BEGIN Material supplied

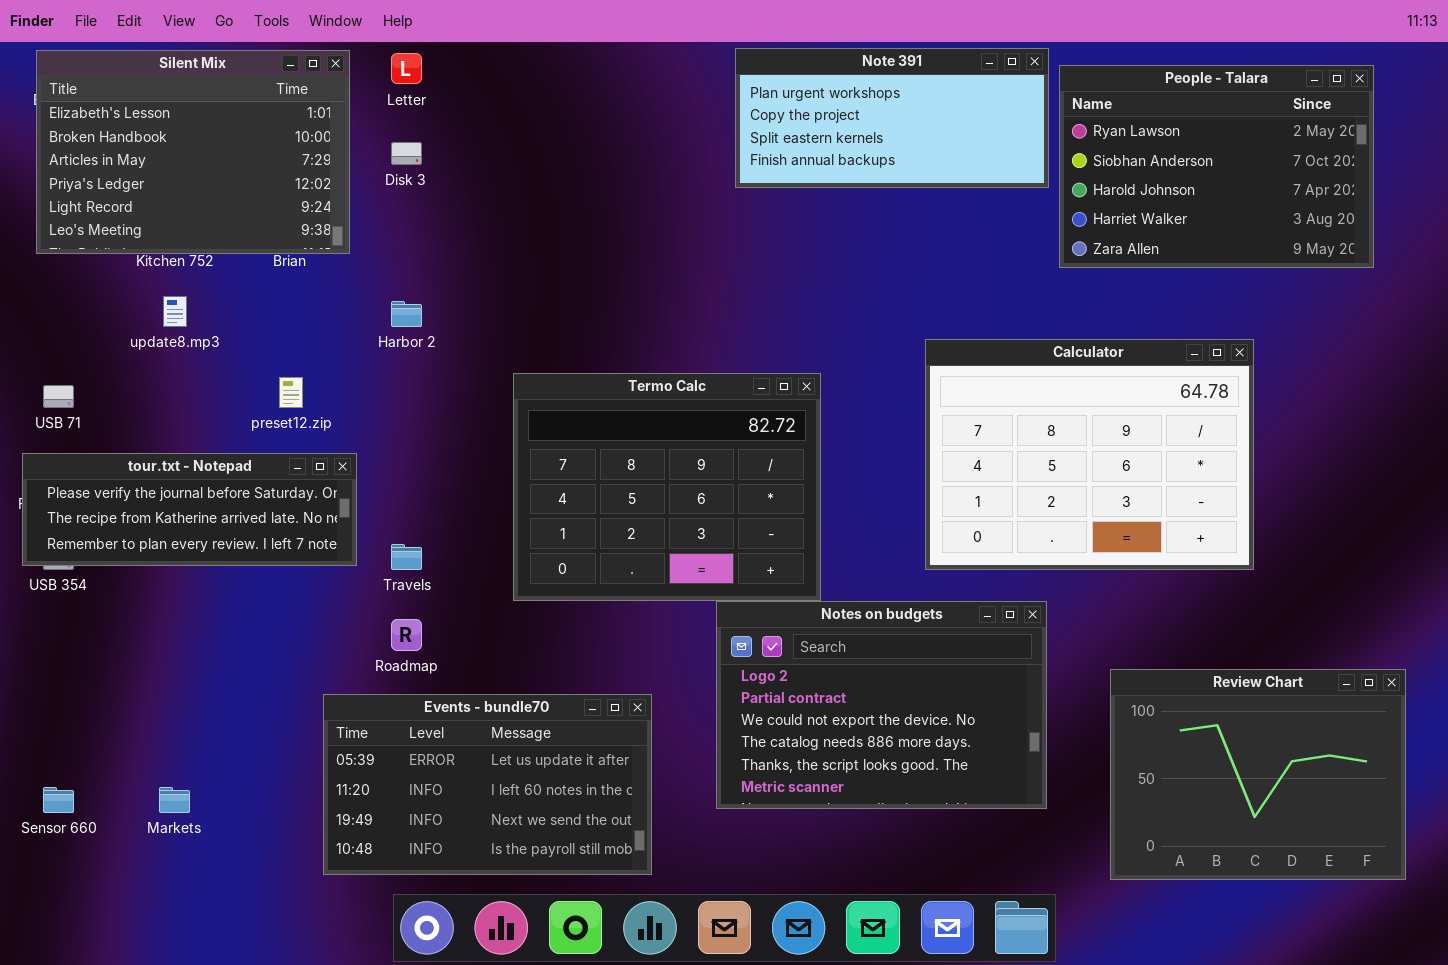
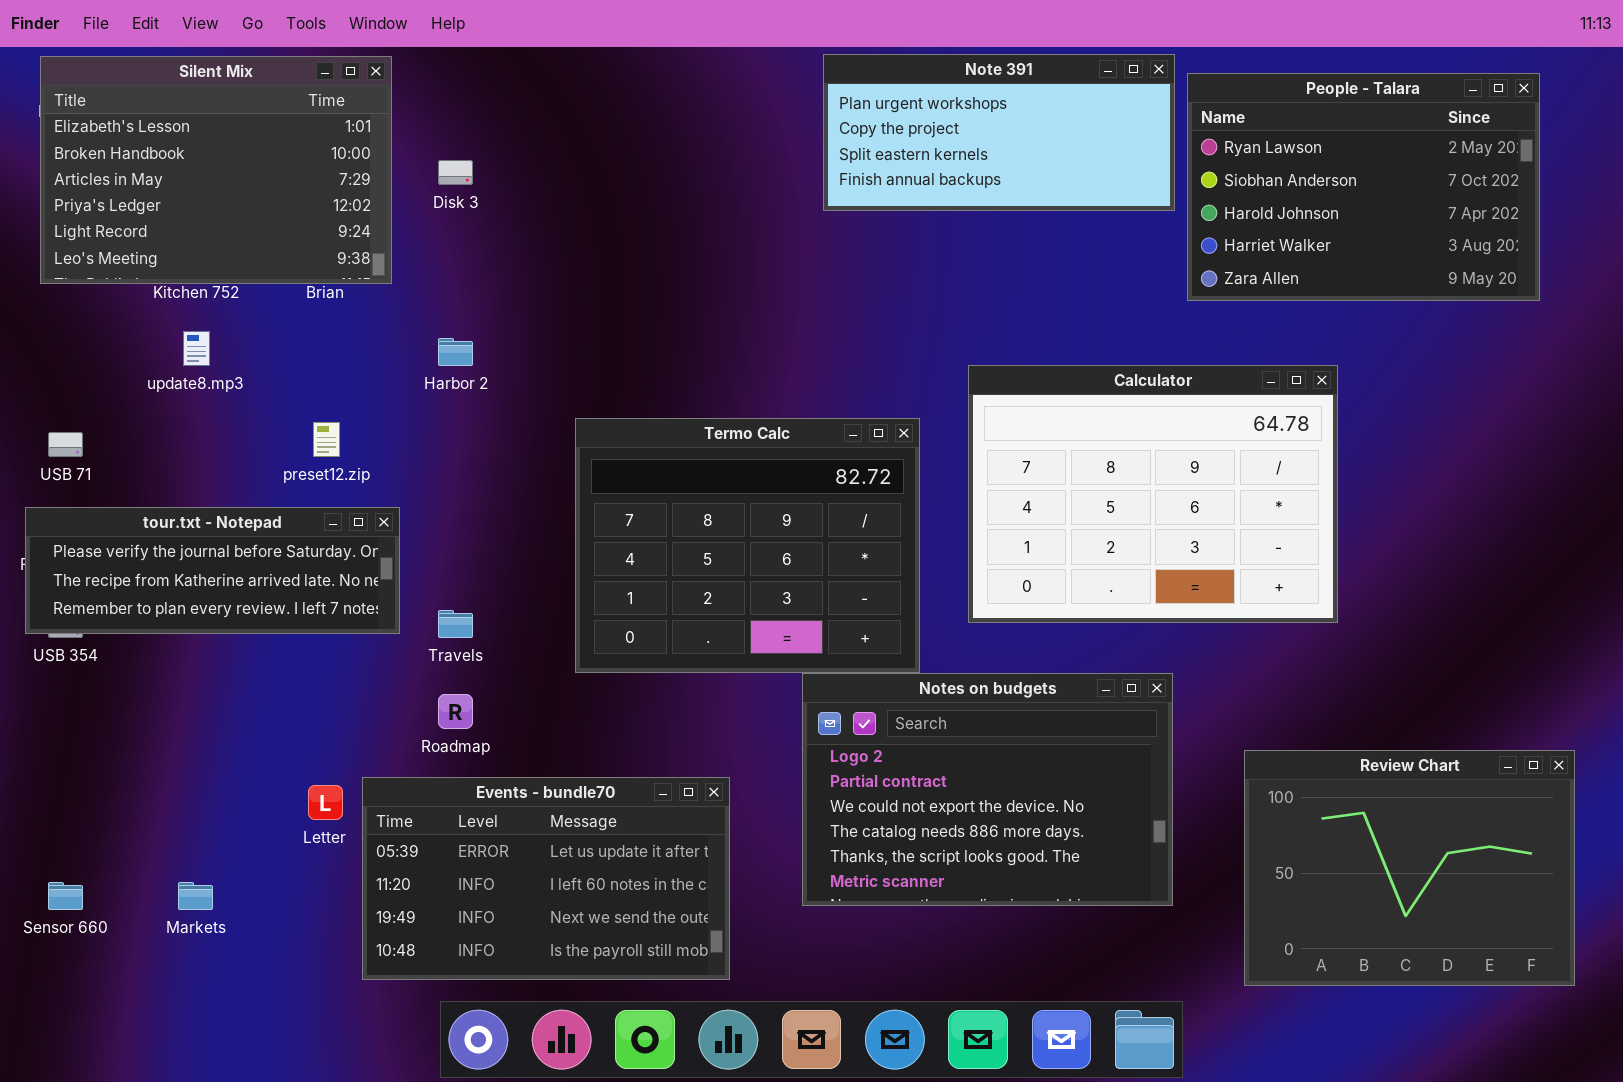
Letter: [391,53,422,84] -> [308,785,343,820], moved
Calculator: [925,339,1254,570] -> [968,365,1338,623], moved

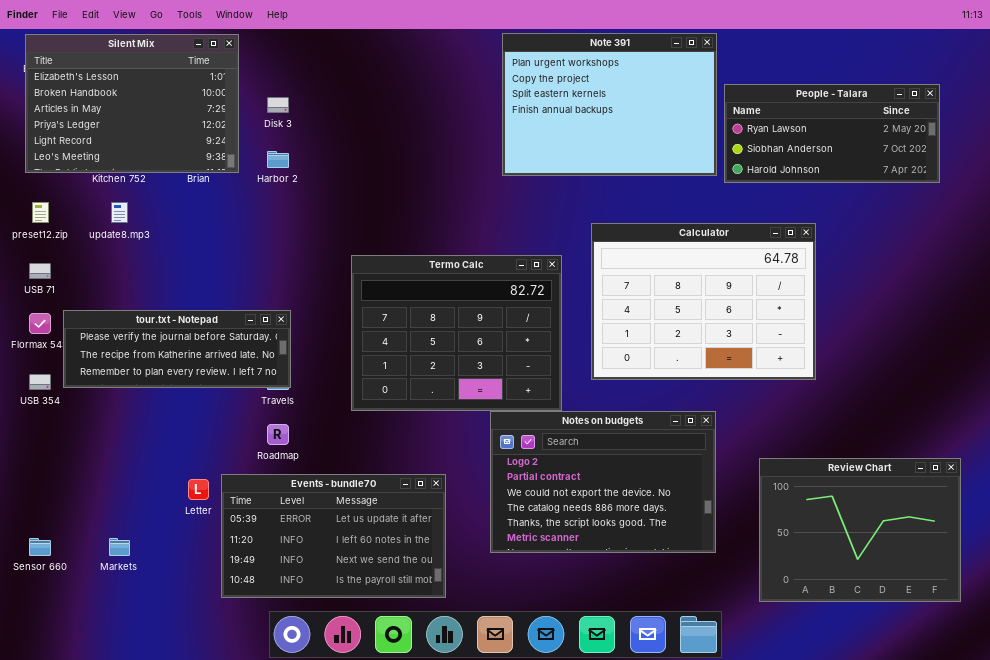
Note 391: [823,54,1175,211] -> [502,33,717,176], resized
People - Talara: [1187,73,1540,301] -> [724,84,940,183], resized
Harbor 2: [438,338,473,366] -> [267,151,289,168], moved
preset12.zip: [313,422,340,457] -> [32,202,49,223], moved
tour.txt - Notepad: [25,507,400,634] -> [63,310,291,388], moved

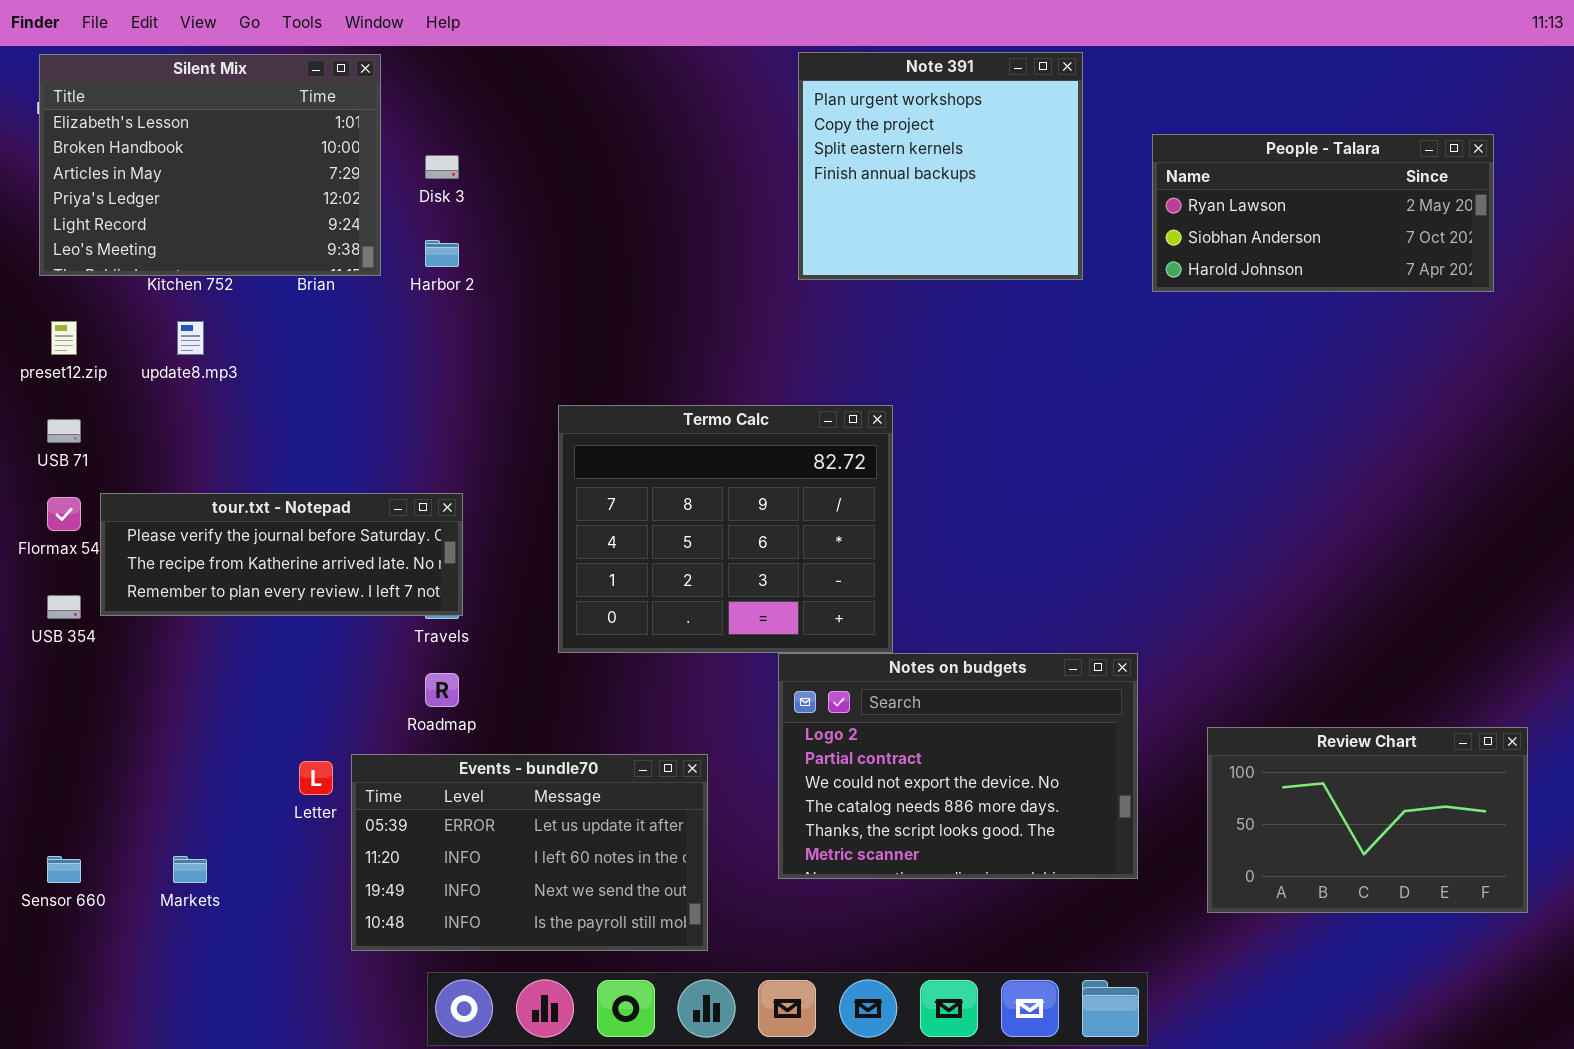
Note 391: [502,33,717,176] -> [798,52,1083,280], resized
Calculator: [591,223,816,380] -> none, closed
Review Chart: [759,458,961,602] -> [1207,727,1528,913], resized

END Material supplied

Your answer should be every line from the material above in which the word "resized" appears.

Note 391: [823,54,1175,211] -> [502,33,717,176], resized
People - Talara: [1187,73,1540,301] -> [724,84,940,183], resized
Note 391: [502,33,717,176] -> [798,52,1083,280], resized
Review Chart: [759,458,961,602] -> [1207,727,1528,913], resized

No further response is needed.